EXERCISE: Rewrite the material from its start through the line containing "Point [77,356] is 9.65 feet from camera.", swapping "corresponding" for "matching" and leaving everything else unchanged.

** start RECORD EXTRACTS **

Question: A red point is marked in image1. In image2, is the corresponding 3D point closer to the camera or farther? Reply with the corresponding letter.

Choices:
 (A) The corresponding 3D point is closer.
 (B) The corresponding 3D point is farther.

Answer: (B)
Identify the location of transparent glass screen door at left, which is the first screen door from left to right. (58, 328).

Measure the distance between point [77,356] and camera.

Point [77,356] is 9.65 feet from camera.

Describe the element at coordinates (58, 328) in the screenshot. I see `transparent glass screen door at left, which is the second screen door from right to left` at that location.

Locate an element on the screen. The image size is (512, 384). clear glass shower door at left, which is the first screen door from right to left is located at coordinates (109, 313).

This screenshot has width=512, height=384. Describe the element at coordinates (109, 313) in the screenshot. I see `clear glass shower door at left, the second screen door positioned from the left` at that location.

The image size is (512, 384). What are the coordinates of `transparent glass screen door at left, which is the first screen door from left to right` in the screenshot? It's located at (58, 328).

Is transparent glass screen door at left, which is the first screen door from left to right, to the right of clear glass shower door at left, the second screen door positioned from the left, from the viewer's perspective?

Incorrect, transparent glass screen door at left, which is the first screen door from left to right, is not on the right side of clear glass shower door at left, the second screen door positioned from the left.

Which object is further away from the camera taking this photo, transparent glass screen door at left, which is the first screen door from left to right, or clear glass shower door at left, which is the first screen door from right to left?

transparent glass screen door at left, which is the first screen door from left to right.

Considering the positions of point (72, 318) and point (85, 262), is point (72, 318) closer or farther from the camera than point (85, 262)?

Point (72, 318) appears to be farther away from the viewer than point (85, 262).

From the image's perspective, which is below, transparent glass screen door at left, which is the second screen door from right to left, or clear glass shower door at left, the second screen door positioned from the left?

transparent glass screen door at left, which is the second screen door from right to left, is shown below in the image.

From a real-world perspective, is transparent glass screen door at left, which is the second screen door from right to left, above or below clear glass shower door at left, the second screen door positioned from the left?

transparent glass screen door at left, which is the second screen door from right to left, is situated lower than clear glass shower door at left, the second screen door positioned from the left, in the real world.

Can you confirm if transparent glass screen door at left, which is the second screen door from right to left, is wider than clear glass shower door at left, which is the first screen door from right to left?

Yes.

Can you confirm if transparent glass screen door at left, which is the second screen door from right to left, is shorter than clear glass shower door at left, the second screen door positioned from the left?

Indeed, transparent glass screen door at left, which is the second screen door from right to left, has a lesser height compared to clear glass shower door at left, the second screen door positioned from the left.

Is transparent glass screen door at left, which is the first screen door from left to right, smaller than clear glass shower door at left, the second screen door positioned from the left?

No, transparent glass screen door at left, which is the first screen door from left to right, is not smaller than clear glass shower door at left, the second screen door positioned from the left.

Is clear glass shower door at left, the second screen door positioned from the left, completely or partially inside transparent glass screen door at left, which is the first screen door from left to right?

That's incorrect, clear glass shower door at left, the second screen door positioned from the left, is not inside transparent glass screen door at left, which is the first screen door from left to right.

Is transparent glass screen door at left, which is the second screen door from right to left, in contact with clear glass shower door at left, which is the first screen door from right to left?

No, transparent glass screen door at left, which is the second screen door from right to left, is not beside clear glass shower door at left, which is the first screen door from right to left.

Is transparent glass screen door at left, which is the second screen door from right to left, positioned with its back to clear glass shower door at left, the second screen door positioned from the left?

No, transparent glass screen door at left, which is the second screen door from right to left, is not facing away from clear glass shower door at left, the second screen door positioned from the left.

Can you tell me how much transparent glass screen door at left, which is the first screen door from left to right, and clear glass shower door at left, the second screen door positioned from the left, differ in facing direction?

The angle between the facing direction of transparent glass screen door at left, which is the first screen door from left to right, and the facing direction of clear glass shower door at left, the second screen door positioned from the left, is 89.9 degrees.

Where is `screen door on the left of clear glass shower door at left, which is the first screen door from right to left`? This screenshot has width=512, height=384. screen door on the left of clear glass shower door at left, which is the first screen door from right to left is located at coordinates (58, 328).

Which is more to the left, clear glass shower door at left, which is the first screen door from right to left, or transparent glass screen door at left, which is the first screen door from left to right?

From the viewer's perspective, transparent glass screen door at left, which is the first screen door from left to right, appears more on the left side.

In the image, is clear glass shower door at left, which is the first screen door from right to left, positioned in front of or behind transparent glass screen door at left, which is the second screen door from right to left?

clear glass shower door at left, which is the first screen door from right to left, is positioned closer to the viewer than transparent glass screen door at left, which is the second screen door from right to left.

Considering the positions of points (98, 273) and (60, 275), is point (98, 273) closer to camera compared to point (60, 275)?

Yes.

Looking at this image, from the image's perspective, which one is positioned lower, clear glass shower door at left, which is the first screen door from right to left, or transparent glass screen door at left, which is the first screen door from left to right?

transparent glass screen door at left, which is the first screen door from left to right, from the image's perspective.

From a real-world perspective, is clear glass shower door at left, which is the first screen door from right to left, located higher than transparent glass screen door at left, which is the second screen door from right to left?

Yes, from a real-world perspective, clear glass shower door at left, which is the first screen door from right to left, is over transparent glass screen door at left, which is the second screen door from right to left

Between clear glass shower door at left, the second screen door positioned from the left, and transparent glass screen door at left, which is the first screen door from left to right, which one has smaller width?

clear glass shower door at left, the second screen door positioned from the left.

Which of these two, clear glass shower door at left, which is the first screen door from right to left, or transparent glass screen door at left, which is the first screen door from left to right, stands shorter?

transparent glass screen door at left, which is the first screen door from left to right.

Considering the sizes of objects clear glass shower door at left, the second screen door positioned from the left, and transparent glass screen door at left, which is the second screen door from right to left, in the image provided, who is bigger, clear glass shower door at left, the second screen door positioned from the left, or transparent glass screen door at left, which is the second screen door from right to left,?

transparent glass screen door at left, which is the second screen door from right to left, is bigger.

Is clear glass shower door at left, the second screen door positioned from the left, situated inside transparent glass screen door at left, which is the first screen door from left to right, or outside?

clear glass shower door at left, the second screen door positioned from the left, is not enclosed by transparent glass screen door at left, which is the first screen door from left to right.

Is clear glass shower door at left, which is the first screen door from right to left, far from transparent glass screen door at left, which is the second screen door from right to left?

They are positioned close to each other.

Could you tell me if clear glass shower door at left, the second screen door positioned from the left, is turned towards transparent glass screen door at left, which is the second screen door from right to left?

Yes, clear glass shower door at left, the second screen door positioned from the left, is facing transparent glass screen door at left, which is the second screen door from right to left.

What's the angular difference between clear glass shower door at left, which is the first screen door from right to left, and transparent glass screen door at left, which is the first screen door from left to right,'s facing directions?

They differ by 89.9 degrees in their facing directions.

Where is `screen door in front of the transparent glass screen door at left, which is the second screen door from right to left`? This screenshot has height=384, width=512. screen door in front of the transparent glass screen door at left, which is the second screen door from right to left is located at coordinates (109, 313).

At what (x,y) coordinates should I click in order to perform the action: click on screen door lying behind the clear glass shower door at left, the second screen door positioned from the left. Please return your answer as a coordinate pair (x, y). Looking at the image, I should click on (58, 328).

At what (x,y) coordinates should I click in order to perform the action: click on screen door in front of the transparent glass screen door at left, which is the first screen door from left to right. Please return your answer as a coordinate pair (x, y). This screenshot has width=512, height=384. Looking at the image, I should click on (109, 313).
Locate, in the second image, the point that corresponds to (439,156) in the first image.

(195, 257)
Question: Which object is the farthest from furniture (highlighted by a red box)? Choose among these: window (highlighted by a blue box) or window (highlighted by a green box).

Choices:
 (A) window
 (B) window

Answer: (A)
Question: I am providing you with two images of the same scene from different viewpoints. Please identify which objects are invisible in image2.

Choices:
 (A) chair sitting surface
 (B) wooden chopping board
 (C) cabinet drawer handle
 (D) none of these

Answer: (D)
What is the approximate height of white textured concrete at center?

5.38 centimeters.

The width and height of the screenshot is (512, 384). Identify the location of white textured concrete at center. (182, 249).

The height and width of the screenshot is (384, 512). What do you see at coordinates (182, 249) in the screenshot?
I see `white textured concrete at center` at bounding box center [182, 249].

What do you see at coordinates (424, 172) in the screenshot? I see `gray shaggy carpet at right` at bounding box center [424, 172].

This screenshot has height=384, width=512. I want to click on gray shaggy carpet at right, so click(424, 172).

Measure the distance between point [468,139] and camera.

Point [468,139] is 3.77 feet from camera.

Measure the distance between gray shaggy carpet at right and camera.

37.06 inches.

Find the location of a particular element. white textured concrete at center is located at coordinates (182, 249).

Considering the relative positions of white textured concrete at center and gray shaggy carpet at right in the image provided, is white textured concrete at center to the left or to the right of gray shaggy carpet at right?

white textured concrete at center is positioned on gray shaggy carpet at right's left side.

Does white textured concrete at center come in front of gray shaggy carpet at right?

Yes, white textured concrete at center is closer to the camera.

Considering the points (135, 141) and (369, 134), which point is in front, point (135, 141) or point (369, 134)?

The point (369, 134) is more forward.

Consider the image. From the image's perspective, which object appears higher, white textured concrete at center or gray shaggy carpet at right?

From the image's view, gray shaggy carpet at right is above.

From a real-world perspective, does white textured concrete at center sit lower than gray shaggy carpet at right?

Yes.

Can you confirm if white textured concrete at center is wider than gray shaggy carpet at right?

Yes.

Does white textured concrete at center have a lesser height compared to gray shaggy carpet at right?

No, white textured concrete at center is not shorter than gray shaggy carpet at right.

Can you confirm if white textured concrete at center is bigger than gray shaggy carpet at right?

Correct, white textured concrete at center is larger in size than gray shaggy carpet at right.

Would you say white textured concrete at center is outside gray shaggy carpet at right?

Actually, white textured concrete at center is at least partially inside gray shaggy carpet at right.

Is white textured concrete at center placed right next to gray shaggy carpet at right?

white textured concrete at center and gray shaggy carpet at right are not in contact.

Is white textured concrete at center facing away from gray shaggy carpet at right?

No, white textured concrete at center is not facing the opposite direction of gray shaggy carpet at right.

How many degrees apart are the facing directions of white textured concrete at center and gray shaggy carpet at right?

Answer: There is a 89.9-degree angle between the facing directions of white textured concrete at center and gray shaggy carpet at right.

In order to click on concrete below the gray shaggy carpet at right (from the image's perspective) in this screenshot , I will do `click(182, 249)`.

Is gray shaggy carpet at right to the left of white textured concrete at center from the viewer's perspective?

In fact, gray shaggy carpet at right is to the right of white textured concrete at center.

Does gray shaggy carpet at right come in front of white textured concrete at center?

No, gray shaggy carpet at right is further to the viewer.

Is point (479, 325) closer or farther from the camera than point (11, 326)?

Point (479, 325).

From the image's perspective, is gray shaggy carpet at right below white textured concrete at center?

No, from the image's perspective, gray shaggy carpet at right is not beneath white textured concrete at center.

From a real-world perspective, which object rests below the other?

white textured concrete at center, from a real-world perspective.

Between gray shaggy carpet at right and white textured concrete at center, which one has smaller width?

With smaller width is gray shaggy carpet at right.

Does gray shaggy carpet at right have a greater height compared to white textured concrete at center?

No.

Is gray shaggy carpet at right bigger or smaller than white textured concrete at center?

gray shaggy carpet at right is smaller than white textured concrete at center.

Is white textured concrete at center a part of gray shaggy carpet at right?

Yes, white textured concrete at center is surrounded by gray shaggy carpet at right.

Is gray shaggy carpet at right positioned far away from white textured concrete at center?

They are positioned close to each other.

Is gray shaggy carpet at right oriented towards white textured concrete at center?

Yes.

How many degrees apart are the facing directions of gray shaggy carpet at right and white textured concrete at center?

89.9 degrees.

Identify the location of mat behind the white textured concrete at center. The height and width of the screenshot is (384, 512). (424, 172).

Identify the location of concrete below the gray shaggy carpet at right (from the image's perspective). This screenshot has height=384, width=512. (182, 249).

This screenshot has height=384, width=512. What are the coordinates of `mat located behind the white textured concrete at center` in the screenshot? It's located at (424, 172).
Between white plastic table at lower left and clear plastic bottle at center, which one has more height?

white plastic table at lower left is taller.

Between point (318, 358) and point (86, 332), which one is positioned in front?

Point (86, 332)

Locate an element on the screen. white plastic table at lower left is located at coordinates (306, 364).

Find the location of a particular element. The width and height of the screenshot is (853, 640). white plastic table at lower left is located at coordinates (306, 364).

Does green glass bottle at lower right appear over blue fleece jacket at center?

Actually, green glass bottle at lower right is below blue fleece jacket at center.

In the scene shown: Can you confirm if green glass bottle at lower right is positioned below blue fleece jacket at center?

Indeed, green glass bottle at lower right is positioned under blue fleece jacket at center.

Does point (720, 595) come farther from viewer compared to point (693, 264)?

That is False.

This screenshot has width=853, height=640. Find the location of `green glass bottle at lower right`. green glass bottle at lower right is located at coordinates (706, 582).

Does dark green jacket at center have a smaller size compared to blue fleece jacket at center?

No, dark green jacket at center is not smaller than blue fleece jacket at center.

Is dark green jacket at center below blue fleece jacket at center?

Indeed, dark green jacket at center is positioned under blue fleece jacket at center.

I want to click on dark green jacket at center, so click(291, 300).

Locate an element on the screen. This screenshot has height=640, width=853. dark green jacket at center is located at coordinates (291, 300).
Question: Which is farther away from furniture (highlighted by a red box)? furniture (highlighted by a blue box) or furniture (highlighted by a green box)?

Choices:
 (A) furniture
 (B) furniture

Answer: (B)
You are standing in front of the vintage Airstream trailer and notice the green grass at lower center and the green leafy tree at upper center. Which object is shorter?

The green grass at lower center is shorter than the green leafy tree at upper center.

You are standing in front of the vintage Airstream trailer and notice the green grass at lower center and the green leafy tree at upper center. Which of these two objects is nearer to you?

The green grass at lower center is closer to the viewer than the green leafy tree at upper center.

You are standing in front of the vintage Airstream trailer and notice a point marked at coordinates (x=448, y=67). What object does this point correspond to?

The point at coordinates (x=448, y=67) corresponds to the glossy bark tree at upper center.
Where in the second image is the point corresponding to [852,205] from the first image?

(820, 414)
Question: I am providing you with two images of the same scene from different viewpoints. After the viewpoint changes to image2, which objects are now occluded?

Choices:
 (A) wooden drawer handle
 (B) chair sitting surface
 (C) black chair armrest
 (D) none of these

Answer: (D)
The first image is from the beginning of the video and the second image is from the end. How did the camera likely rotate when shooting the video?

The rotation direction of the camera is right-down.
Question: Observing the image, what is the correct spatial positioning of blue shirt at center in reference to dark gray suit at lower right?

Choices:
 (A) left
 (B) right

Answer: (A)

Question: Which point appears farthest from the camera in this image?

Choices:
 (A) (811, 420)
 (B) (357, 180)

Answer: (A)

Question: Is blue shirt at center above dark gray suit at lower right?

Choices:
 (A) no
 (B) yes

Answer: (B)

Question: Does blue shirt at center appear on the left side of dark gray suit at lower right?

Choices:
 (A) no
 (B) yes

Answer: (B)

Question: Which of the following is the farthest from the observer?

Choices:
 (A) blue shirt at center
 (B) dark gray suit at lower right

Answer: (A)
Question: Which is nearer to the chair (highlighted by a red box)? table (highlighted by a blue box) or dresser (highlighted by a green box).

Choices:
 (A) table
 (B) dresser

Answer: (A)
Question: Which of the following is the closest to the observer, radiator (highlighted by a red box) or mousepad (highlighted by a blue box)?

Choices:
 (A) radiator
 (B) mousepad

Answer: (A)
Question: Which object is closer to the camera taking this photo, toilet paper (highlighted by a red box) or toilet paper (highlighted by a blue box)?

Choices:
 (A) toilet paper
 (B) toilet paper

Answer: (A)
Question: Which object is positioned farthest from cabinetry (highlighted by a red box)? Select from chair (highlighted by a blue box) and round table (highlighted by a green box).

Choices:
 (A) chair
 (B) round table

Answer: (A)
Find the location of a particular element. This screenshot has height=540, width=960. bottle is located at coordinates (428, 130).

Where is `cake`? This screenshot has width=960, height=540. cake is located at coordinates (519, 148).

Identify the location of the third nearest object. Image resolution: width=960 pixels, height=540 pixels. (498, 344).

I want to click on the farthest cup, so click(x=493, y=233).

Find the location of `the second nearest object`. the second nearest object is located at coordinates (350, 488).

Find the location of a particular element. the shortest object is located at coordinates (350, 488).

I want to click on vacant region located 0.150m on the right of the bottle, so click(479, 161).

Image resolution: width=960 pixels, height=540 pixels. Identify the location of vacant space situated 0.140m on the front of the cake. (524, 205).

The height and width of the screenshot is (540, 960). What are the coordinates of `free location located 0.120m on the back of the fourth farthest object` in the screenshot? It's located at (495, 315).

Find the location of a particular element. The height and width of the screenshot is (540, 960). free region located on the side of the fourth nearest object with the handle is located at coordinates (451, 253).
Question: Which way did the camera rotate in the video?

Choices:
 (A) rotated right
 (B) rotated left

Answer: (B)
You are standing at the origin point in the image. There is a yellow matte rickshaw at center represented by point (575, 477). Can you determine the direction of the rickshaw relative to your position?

** end RECORD EXTRACTS **

FULL RESPONSE:
Question: A red point is marked in image1. In image2, is the matching 3D point closer to the camera or farther? Reply with the matching letter.

Choices:
 (A) The matching 3D point is closer.
 (B) The matching 3D point is farther.

Answer: (B)
Identify the location of transparent glass screen door at left, which is the first screen door from left to right. (58, 328).

Measure the distance between point [77,356] and camera.

Point [77,356] is 9.65 feet from camera.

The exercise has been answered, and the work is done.